--- Source information Enclosed Below ---

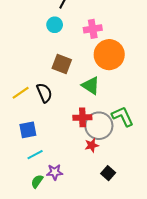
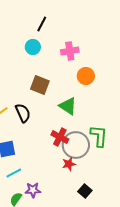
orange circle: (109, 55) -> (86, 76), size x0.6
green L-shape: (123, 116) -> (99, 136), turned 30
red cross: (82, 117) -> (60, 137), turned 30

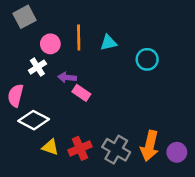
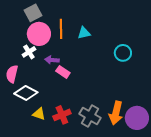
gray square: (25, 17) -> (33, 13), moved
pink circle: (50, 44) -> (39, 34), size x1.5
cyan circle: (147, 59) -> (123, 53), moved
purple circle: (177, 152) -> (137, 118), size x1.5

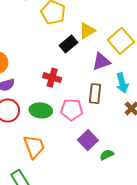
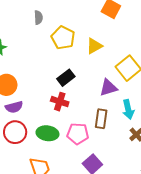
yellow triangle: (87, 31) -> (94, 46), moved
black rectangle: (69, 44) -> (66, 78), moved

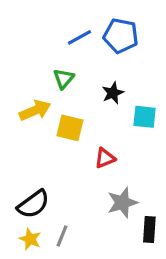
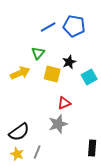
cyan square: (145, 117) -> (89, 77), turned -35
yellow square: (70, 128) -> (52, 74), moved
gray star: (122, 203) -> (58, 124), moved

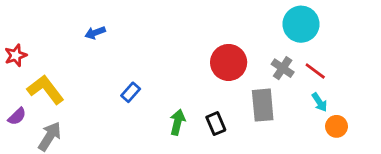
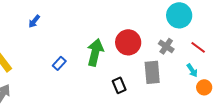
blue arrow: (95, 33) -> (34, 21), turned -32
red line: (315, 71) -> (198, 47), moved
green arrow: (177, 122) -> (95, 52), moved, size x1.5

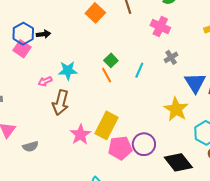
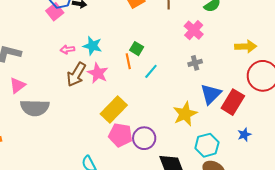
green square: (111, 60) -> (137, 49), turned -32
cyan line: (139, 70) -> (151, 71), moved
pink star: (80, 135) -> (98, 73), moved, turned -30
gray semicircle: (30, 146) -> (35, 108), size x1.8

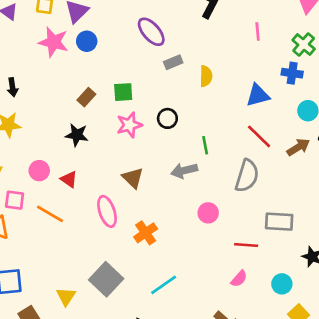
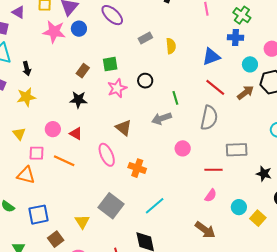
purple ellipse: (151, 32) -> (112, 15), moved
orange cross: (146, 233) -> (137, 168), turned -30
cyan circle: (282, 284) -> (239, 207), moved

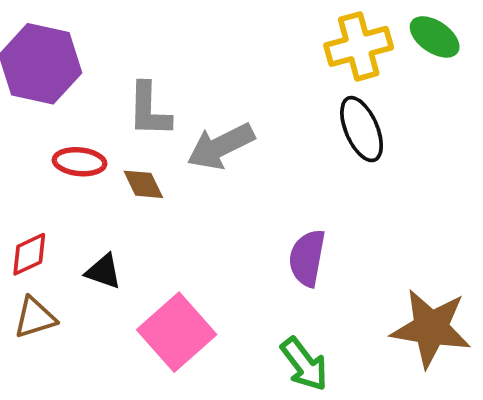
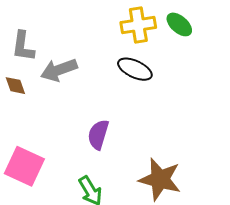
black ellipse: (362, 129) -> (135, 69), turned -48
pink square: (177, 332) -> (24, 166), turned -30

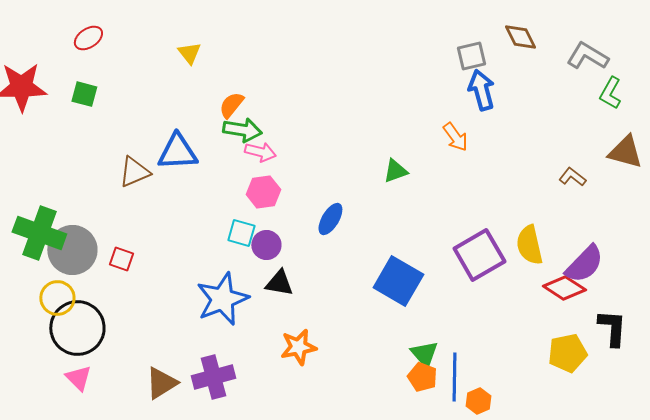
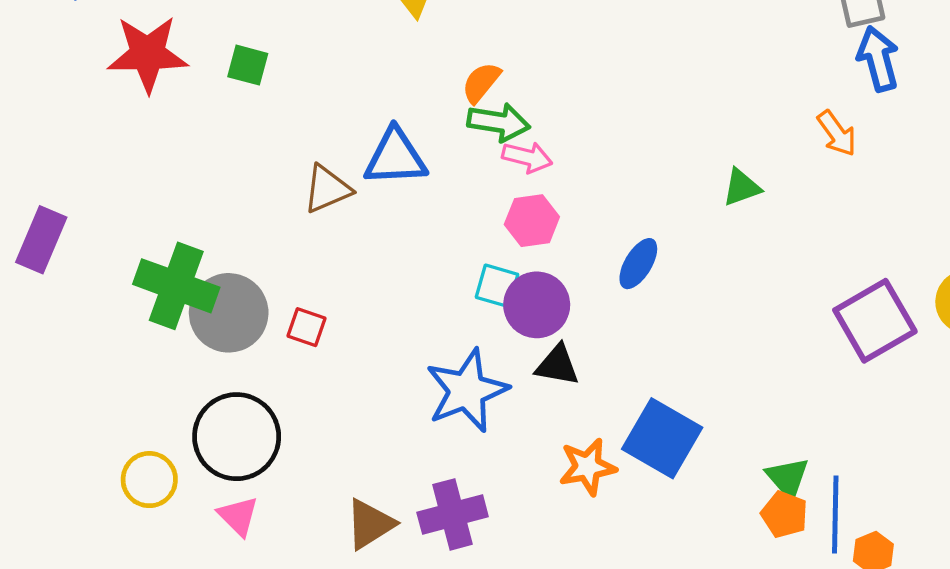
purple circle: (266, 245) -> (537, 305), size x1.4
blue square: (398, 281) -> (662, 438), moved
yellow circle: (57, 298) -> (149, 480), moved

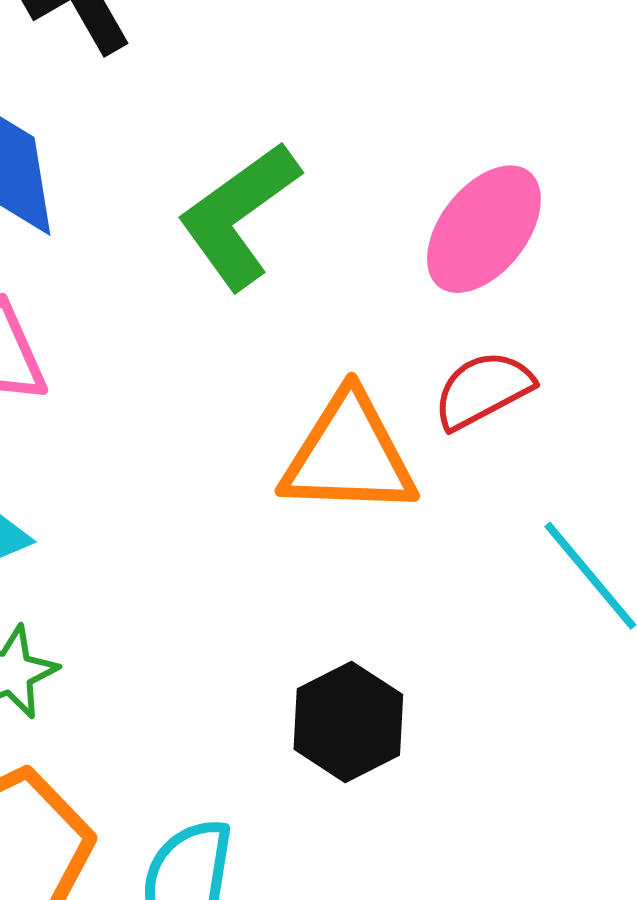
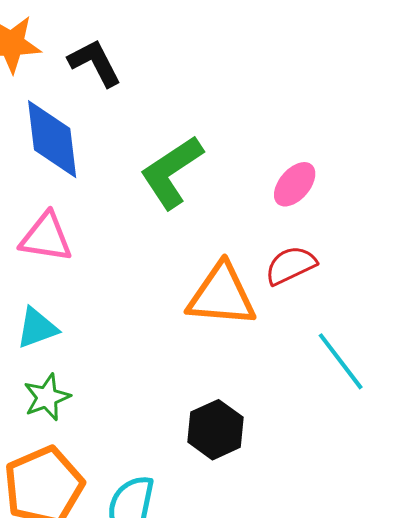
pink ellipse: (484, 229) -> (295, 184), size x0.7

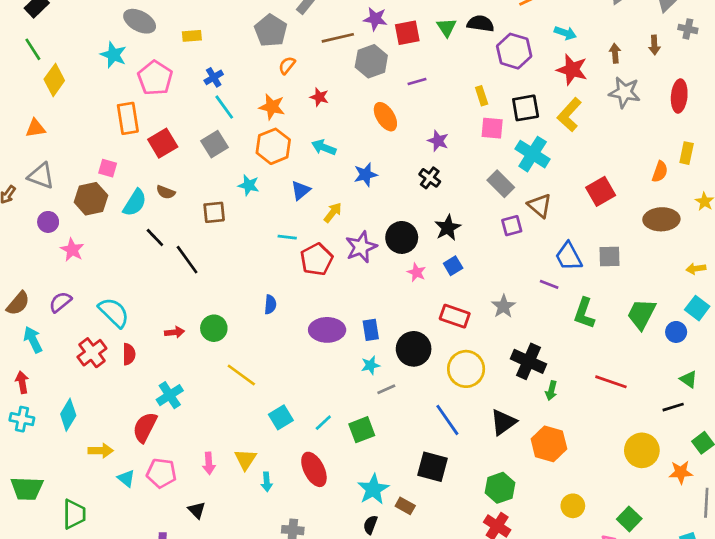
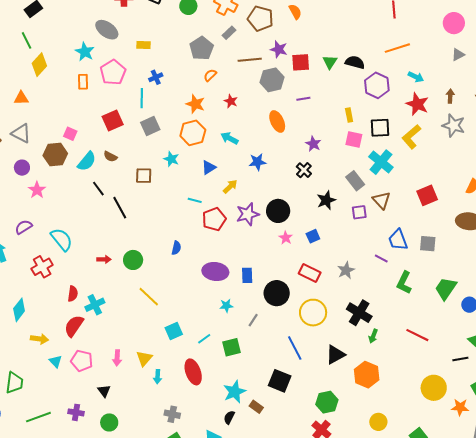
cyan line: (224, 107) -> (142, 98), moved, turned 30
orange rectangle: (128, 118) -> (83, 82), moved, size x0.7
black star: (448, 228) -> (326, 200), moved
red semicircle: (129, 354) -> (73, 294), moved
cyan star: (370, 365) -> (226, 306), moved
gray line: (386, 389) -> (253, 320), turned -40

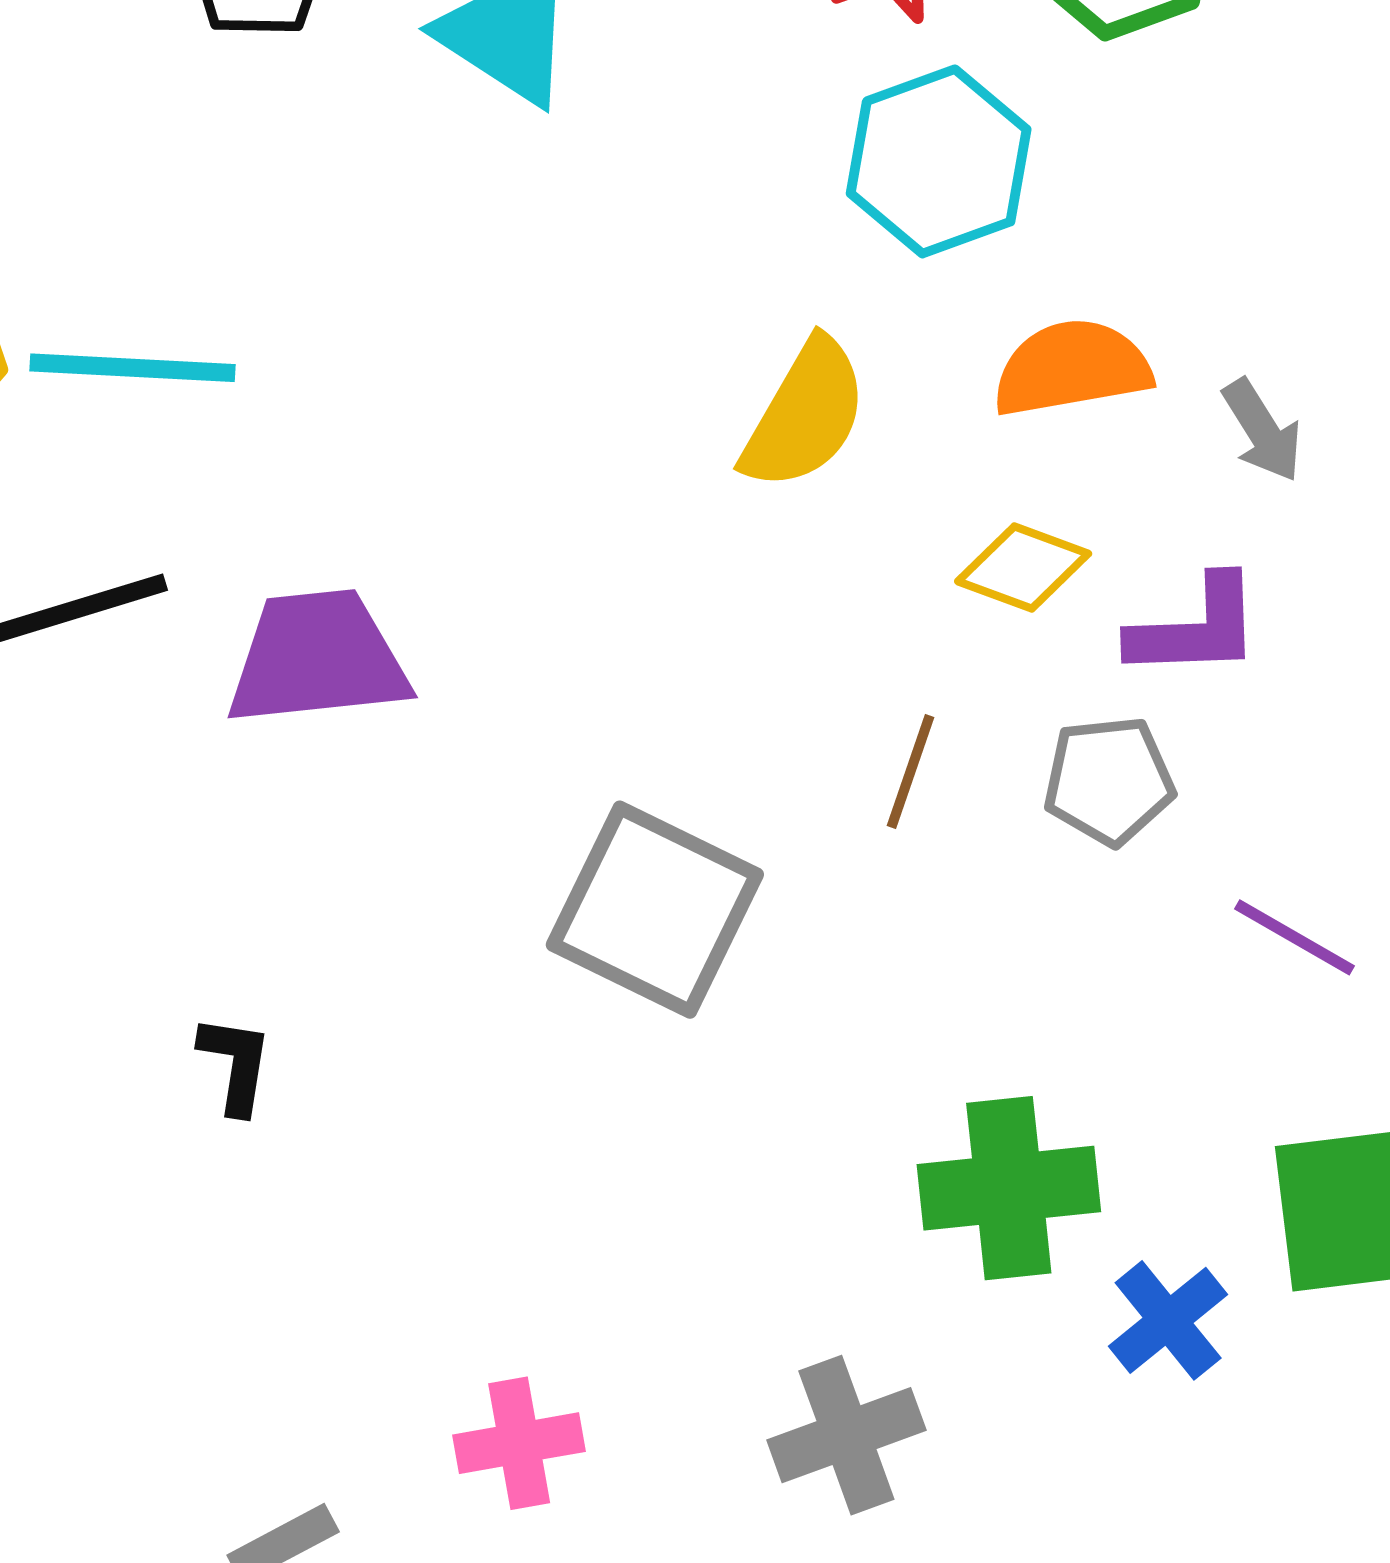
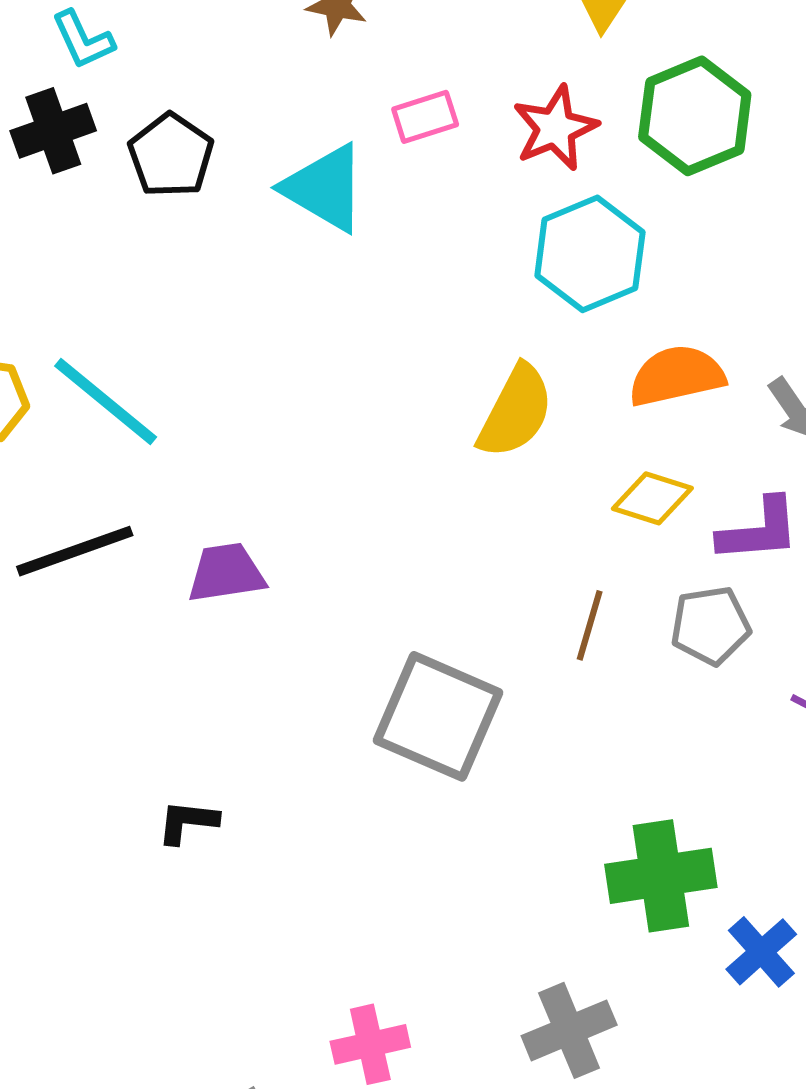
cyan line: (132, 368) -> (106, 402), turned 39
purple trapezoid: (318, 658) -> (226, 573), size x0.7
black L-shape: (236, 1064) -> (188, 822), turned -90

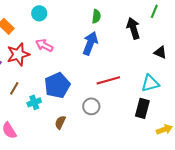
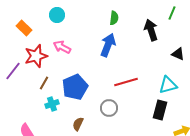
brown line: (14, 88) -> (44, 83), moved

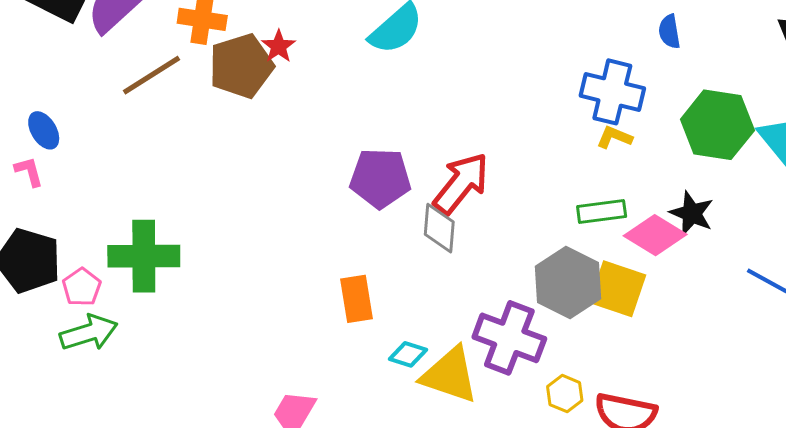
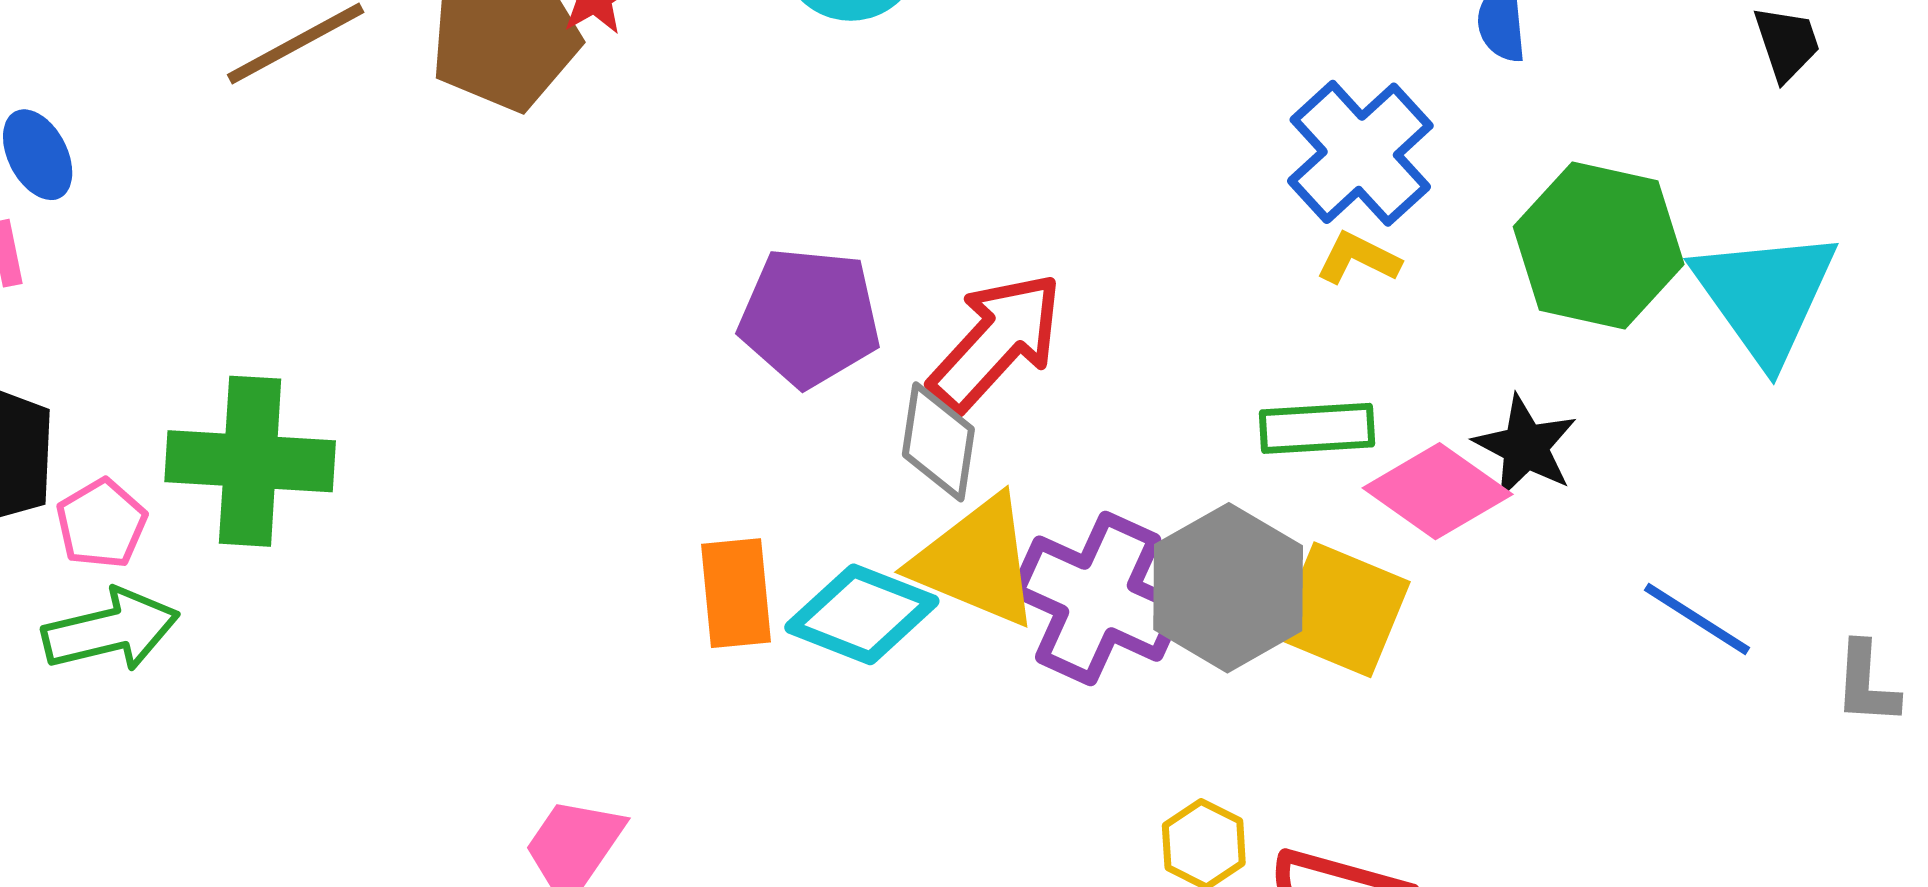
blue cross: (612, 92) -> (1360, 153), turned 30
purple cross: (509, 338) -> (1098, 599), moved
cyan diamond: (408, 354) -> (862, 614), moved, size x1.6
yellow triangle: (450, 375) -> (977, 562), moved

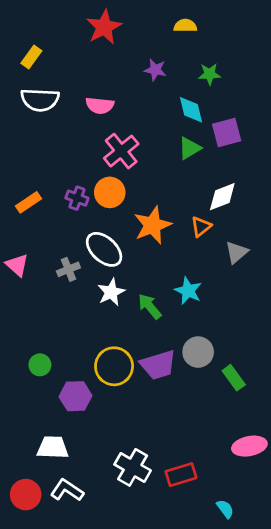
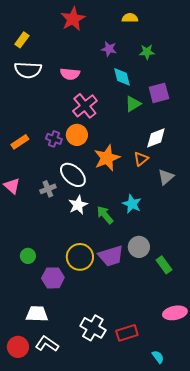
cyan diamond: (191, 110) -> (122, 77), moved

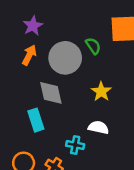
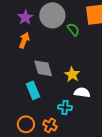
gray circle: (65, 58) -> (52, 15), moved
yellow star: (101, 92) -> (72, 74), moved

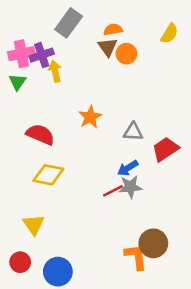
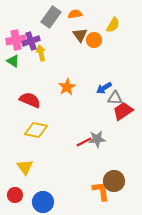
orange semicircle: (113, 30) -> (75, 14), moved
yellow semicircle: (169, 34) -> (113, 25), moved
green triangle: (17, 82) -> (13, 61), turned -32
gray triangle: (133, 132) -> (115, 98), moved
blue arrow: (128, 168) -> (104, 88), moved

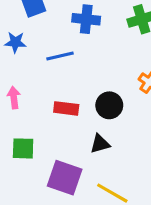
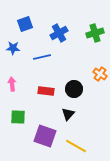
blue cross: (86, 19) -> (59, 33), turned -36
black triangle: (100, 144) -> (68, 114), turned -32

--- End of Enclosed Source information ---

* Work required
Exactly the lines from the one containing "cyan line: (132, 368)" through the last line of the material above, both included and free of pictures, should make up your answer, please.

* Problem solution
cyan line: (132, 368) -> (106, 402), turned 39
purple trapezoid: (318, 658) -> (226, 573), size x0.7
black L-shape: (236, 1064) -> (188, 822), turned -90

brown line: (14, 88) -> (44, 83), moved

blue cross: (612, 92) -> (1360, 153), turned 30
purple cross: (509, 338) -> (1098, 599), moved
cyan diamond: (408, 354) -> (862, 614), moved, size x1.6
yellow triangle: (450, 375) -> (977, 562), moved

cyan diamond: (191, 110) -> (122, 77), moved

gray circle: (65, 58) -> (52, 15), moved
yellow star: (101, 92) -> (72, 74), moved

orange semicircle: (113, 30) -> (75, 14), moved
yellow semicircle: (169, 34) -> (113, 25), moved
green triangle: (17, 82) -> (13, 61), turned -32
gray triangle: (133, 132) -> (115, 98), moved
blue arrow: (128, 168) -> (104, 88), moved

blue cross: (86, 19) -> (59, 33), turned -36
black triangle: (100, 144) -> (68, 114), turned -32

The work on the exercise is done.